Assignment: Without any of their pictures, return all of the records exactly.

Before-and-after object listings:
____

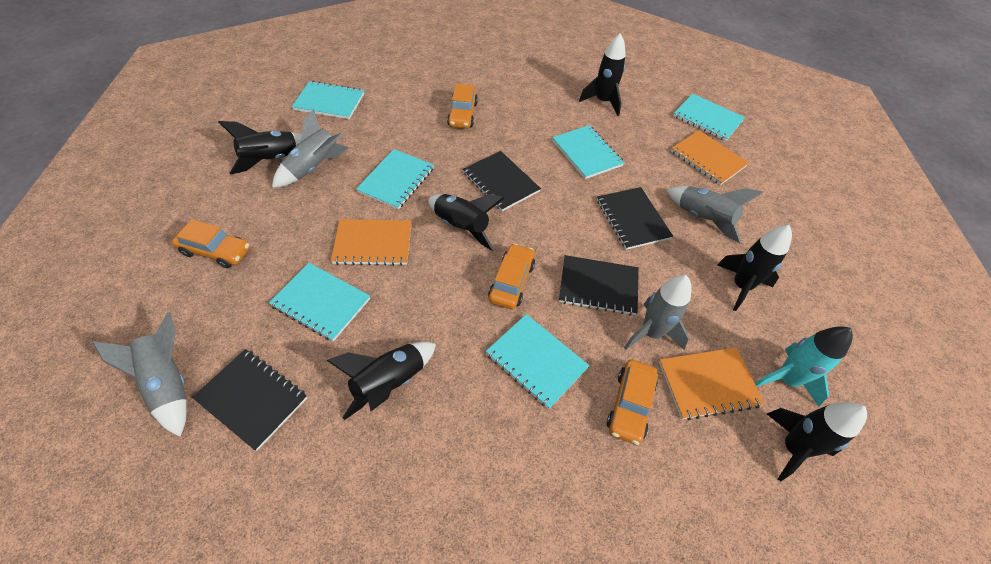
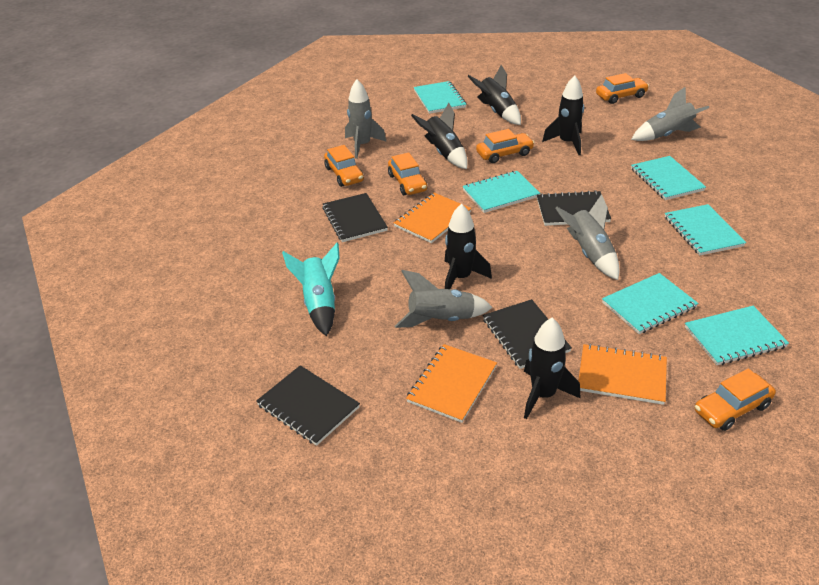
black rocket: 6 -> 5
orange car: 4 -> 5

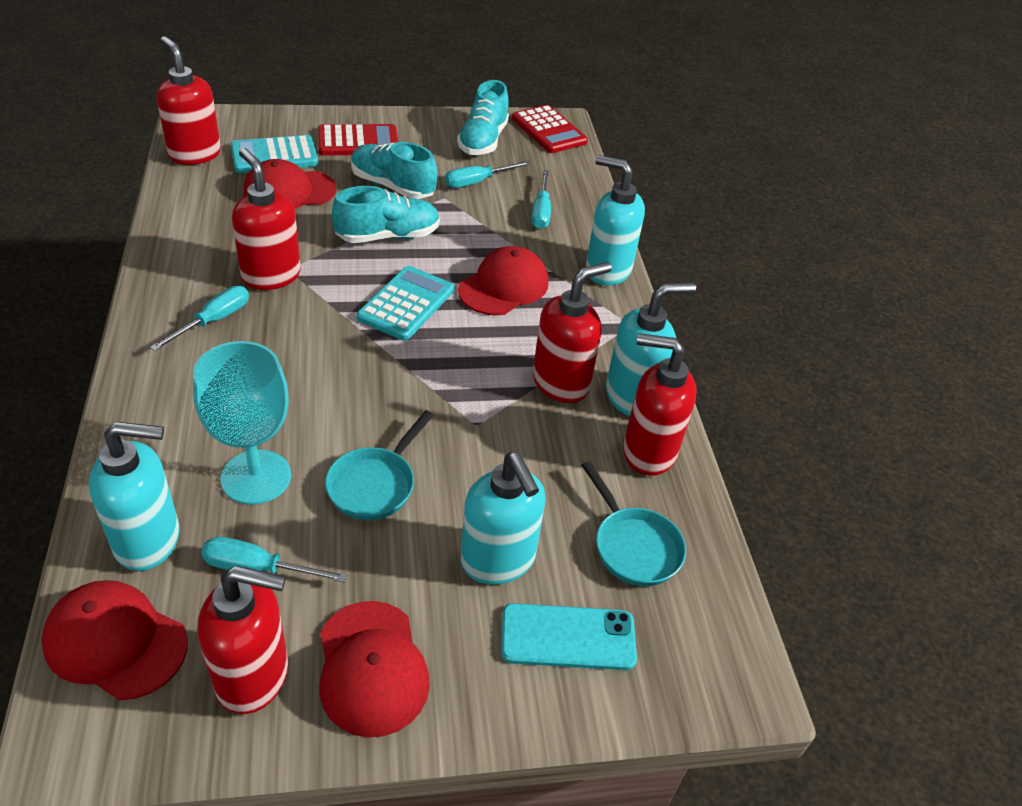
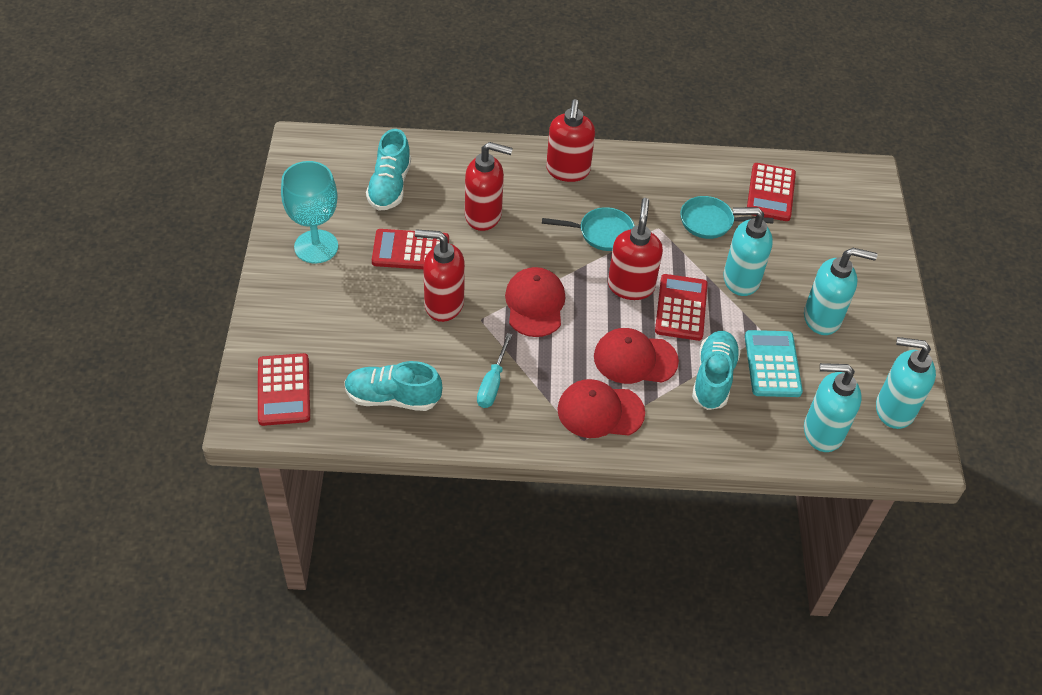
red calculator: 2 -> 4
red cap: 4 -> 3
red soap dispenser: 5 -> 4
turquoise calculator: 2 -> 1
turquoise phone: 1 -> 0
turquoise screwdriver: 4 -> 1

____

Response below:
black rocket: 6 -> 5
orange car: 4 -> 5

red calculator: 2 -> 4
red cap: 4 -> 3
red soap dispenser: 5 -> 4
turquoise calculator: 2 -> 1
turquoise phone: 1 -> 0
turquoise screwdriver: 4 -> 1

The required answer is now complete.